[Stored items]

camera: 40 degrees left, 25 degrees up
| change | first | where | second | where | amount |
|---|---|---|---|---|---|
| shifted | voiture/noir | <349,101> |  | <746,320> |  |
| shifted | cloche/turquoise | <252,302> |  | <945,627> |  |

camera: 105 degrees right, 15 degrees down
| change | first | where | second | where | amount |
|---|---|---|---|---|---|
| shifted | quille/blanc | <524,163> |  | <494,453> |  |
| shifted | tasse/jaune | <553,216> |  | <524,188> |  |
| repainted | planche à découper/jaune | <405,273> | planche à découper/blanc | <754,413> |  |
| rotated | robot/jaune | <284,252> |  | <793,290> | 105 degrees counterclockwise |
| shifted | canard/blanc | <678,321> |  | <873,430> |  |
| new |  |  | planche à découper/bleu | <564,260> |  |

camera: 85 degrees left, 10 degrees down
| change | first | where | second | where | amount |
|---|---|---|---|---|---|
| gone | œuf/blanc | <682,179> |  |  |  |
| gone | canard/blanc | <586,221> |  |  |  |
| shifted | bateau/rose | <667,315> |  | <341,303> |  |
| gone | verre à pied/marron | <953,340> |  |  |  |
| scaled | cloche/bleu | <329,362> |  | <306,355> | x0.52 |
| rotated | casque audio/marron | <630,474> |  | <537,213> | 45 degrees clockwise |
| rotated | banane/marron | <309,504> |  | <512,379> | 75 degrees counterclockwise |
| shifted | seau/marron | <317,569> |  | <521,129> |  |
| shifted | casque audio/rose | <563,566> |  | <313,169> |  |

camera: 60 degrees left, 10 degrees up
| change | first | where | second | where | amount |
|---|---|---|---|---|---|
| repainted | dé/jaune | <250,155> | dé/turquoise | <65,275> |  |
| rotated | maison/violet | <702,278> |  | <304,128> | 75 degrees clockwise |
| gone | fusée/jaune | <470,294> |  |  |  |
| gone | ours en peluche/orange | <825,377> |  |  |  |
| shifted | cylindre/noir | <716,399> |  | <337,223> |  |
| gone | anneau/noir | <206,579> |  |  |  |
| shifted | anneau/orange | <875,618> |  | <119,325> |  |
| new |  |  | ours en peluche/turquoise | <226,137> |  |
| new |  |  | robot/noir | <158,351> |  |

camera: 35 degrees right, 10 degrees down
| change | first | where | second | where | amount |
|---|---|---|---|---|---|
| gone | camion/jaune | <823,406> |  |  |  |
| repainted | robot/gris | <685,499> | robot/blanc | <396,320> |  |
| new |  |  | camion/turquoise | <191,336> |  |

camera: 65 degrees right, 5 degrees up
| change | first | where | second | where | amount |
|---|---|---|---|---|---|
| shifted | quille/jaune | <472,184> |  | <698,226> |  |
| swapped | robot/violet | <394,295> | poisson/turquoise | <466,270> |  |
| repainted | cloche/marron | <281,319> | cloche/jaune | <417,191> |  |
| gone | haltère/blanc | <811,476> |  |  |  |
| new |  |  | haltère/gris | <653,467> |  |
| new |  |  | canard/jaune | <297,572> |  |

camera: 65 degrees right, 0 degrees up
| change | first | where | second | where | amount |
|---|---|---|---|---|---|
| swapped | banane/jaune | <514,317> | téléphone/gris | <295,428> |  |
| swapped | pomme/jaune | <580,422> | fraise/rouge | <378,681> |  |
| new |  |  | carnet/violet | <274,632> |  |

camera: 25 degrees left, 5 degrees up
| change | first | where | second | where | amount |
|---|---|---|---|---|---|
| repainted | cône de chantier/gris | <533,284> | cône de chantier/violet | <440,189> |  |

## [PROBLEM DESCRIPTION]
All of the data above should be reproduced exactly.

## [ANSWER]
camera: 40 degrees left, 25 degrees up
| change | first | where | second | where | amount |
|---|---|---|---|---|---|
| shifted | voiture/noir | <349,101> |  | <746,320> |  |
| shifted | cloche/turquoise | <252,302> |  | <945,627> |  |

camera: 105 degrees right, 15 degrees down
| change | first | where | second | where | amount |
|---|---|---|---|---|---|
| shifted | quille/blanc | <524,163> |  | <494,453> |  |
| shifted | tasse/jaune | <553,216> |  | <524,188> |  |
| repainted | planche à découper/jaune | <405,273> | planche à découper/blanc | <754,413> |  |
| rotated | robot/jaune | <284,252> |  | <793,290> | 105 degrees counterclockwise |
| shifted | canard/blanc | <678,321> |  | <873,430> |  |
| new |  |  | planche à découper/bleu | <564,260> |  |

camera: 85 degrees left, 10 degrees down
| change | first | where | second | where | amount |
|---|---|---|---|---|---|
| gone | œuf/blanc | <682,179> |  |  |  |
| gone | canard/blanc | <586,221> |  |  |  |
| shifted | bateau/rose | <667,315> |  | <341,303> |  |
| gone | verre à pied/marron | <953,340> |  |  |  |
| scaled | cloche/bleu | <329,362> |  | <306,355> | x0.52 |
| rotated | casque audio/marron | <630,474> |  | <537,213> | 45 degrees clockwise |
| rotated | banane/marron | <309,504> |  | <512,379> | 75 degrees counterclockwise |
| shifted | seau/marron | <317,569> |  | <521,129> |  |
| shifted | casque audio/rose | <563,566> |  | <313,169> |  |

camera: 60 degrees left, 10 degrees up
| change | first | where | second | where | amount |
|---|---|---|---|---|---|
| repainted | dé/jaune | <250,155> | dé/turquoise | <65,275> |  |
| rotated | maison/violet | <702,278> |  | <304,128> | 75 degrees clockwise |
| gone | fusée/jaune | <470,294> |  |  |  |
| gone | ours en peluche/orange | <825,377> |  |  |  |
| shifted | cylindre/noir | <716,399> |  | <337,223> |  |
| gone | anneau/noir | <206,579> |  |  |  |
| shifted | anneau/orange | <875,618> |  | <119,325> |  |
| new |  |  | ours en peluche/turquoise | <226,137> |  |
| new |  |  | robot/noir | <158,351> |  |

camera: 35 degrees right, 10 degrees down
| change | first | where | second | where | amount |
|---|---|---|---|---|---|
| gone | camion/jaune | <823,406> |  |  |  |
| repainted | robot/gris | <685,499> | robot/blanc | <396,320> |  |
| new |  |  | camion/turquoise | <191,336> |  |

camera: 65 degrees right, 5 degrees up
| change | first | where | second | where | amount |
|---|---|---|---|---|---|
| shifted | quille/jaune | <472,184> |  | <698,226> |  |
| swapped | robot/violet | <394,295> | poisson/turquoise | <466,270> |  |
| repainted | cloche/marron | <281,319> | cloche/jaune | <417,191> |  |
| gone | haltère/blanc | <811,476> |  |  |  |
| new |  |  | haltère/gris | <653,467> |  |
| new |  |  | canard/jaune | <297,572> |  |

camera: 65 degrees right, 0 degrees up
| change | first | where | second | where | amount |
|---|---|---|---|---|---|
| swapped | banane/jaune | <514,317> | téléphone/gris | <295,428> |  |
| swapped | pomme/jaune | <580,422> | fraise/rouge | <378,681> |  |
| new |  |  | carnet/violet | <274,632> |  |

camera: 25 degrees left, 5 degrees up
| change | first | where | second | where | amount |
|---|---|---|---|---|---|
| repainted | cône de chantier/gris | <533,284> | cône de chantier/violet | <440,189> |  |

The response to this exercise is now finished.